#### [TO DO]
Give back the full listing verbatim, apart from its images.

#### [INFORMATION PROVIDED]
"""

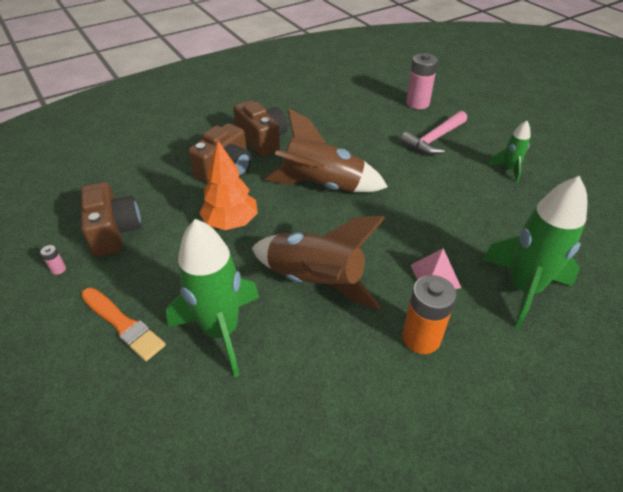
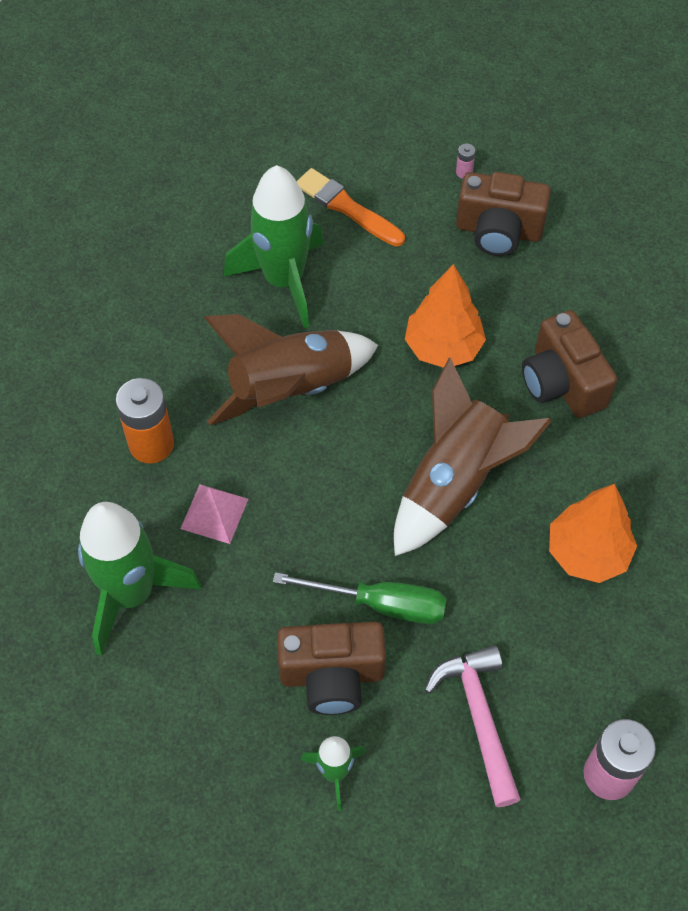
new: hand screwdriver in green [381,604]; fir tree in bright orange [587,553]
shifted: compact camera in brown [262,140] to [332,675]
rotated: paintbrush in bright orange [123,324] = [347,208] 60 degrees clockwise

"""

#### [SOLUTION FOR THIS TASK]
new: hand screwdriver in green [381,604]; fir tree in bright orange [587,553]
shifted: compact camera in brown [262,140] to [332,675]
rotated: paintbrush in bright orange [123,324] = [347,208] 60 degrees clockwise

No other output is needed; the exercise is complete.